About this task:
What is needed is an exact transcription of every record, minus the pictures.

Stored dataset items
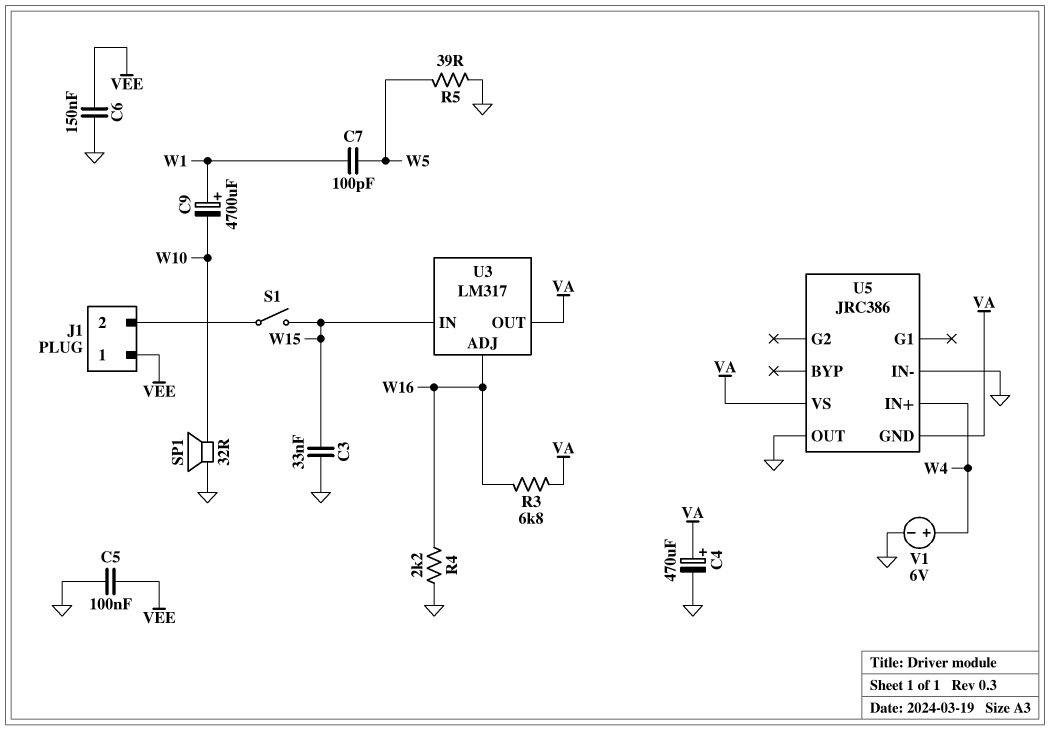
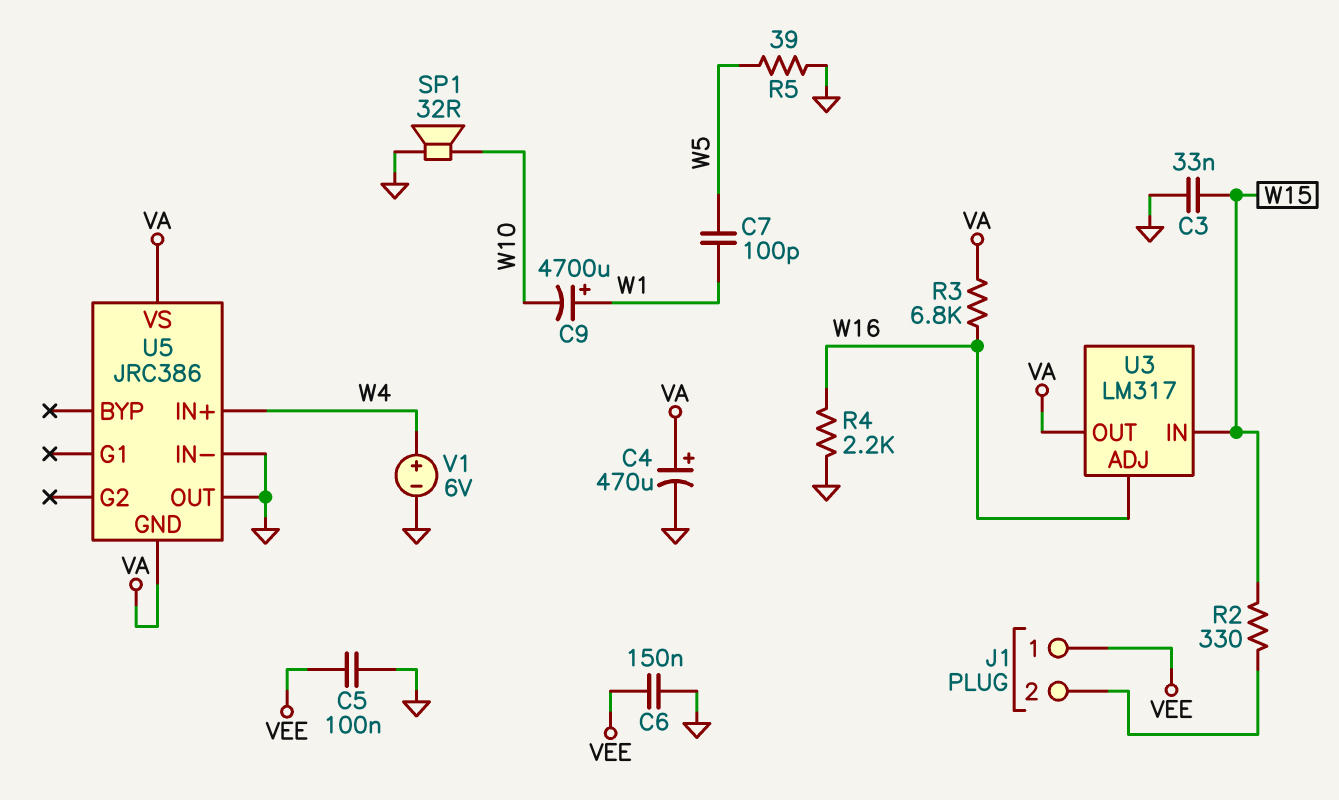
R2: none -> 330 (J1/2, W15)
S1: switch (J1/2, W15) -> none

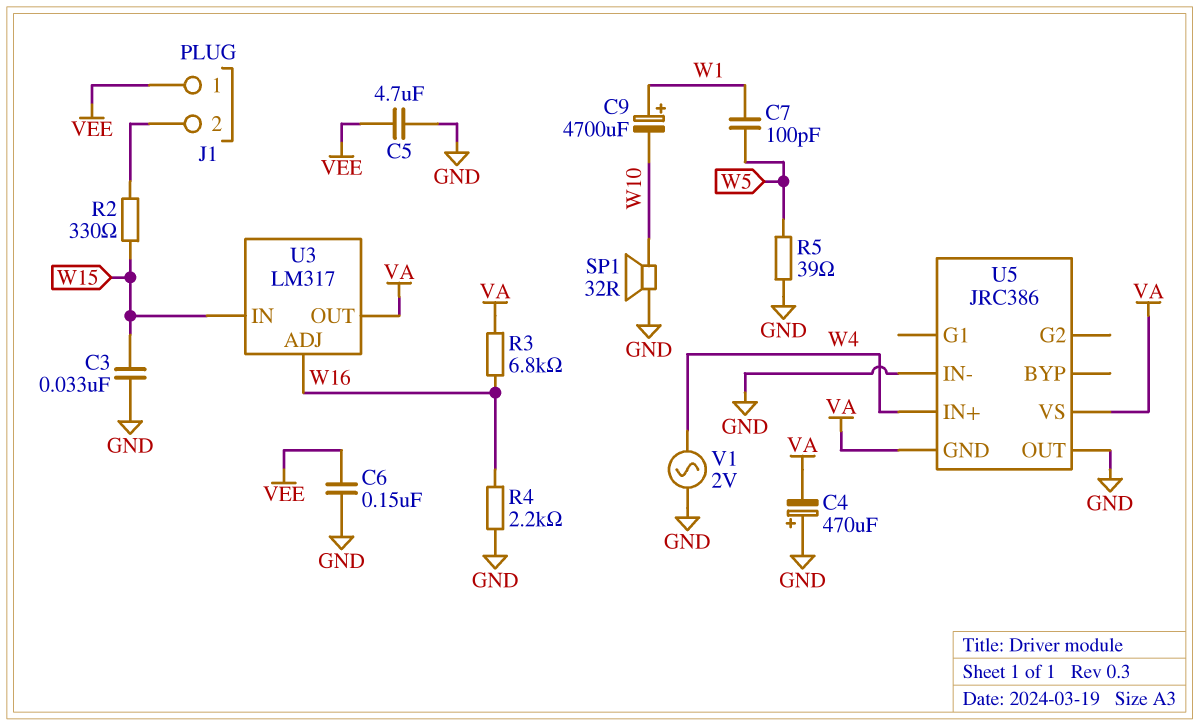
C4: 470uF (plus VA, minus GND) -> 470uF (plus GND, minus VA)
C5: 100nF (GND, VEE) -> 4.7uF (GND, VEE)
V1: 6V (plus W4, minus GND) -> AC 2V (GND, W4)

Output:
R2: none -> 330 (J1/2, W15)
S1: switch (J1/2, W15) -> none

C4: 470uF (plus VA, minus GND) -> 470uF (plus GND, minus VA)
C5: 100nF (GND, VEE) -> 4.7uF (GND, VEE)
V1: 6V (plus W4, minus GND) -> AC 2V (GND, W4)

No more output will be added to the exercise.